PROBLEM TO SOLVE — In this exercise, every entry is to be copied exactly.

RECORDS TO PROCESS —
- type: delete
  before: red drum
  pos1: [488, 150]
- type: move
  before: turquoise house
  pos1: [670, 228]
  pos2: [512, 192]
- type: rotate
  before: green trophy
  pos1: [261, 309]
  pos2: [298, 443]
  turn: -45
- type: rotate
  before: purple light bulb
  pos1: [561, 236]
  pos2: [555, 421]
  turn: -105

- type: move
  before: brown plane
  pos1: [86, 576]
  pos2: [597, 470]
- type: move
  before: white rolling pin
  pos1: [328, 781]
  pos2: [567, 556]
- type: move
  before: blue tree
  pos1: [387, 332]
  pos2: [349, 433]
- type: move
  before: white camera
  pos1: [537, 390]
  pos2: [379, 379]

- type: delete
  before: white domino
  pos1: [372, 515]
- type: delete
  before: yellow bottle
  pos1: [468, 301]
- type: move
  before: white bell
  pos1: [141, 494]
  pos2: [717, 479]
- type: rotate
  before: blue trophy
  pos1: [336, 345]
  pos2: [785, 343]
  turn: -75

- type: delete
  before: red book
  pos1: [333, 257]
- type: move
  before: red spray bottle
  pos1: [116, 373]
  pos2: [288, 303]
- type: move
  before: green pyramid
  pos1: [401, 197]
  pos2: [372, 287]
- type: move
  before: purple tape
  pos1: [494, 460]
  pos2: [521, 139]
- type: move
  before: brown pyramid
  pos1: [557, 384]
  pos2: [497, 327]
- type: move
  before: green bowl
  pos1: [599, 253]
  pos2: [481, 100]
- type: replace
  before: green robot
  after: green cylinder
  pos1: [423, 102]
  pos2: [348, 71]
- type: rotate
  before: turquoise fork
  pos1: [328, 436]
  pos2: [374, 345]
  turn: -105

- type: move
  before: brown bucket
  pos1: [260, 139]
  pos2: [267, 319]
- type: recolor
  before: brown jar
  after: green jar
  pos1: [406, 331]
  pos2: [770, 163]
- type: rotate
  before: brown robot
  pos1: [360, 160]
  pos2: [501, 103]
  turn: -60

ANSWER AREA —
- type: delete
  before: red drum
  pos1: [488, 150]
- type: move
  before: turquoise house
  pos1: [670, 228]
  pos2: [512, 192]
- type: rotate
  before: green trophy
  pos1: [261, 309]
  pos2: [298, 443]
  turn: -45
- type: rotate
  before: purple light bulb
  pos1: [561, 236]
  pos2: [555, 421]
  turn: -105

- type: move
  before: brown plane
  pos1: [86, 576]
  pos2: [597, 470]
- type: move
  before: white rolling pin
  pos1: [328, 781]
  pos2: [567, 556]
- type: move
  before: blue tree
  pos1: [387, 332]
  pos2: [349, 433]
- type: move
  before: white camera
  pos1: [537, 390]
  pos2: [379, 379]

- type: delete
  before: white domino
  pos1: [372, 515]
- type: delete
  before: yellow bottle
  pos1: [468, 301]
- type: move
  before: white bell
  pos1: [141, 494]
  pos2: [717, 479]
- type: rotate
  before: blue trophy
  pos1: [336, 345]
  pos2: [785, 343]
  turn: -75

- type: delete
  before: red book
  pos1: [333, 257]
- type: move
  before: red spray bottle
  pos1: [116, 373]
  pos2: [288, 303]
- type: move
  before: green pyramid
  pos1: [401, 197]
  pos2: [372, 287]
- type: move
  before: purple tape
  pos1: [494, 460]
  pos2: [521, 139]
- type: move
  before: brown pyramid
  pos1: [557, 384]
  pos2: [497, 327]
- type: move
  before: green bowl
  pos1: [599, 253]
  pos2: [481, 100]
- type: replace
  before: green robot
  after: green cylinder
  pos1: [423, 102]
  pos2: [348, 71]
- type: rotate
  before: turquoise fork
  pos1: [328, 436]
  pos2: [374, 345]
  turn: -105

- type: move
  before: brown bucket
  pos1: [260, 139]
  pos2: [267, 319]
- type: recolor
  before: brown jar
  after: green jar
  pos1: [406, 331]
  pos2: [770, 163]
- type: rotate
  before: brown robot
  pos1: [360, 160]
  pos2: [501, 103]
  turn: -60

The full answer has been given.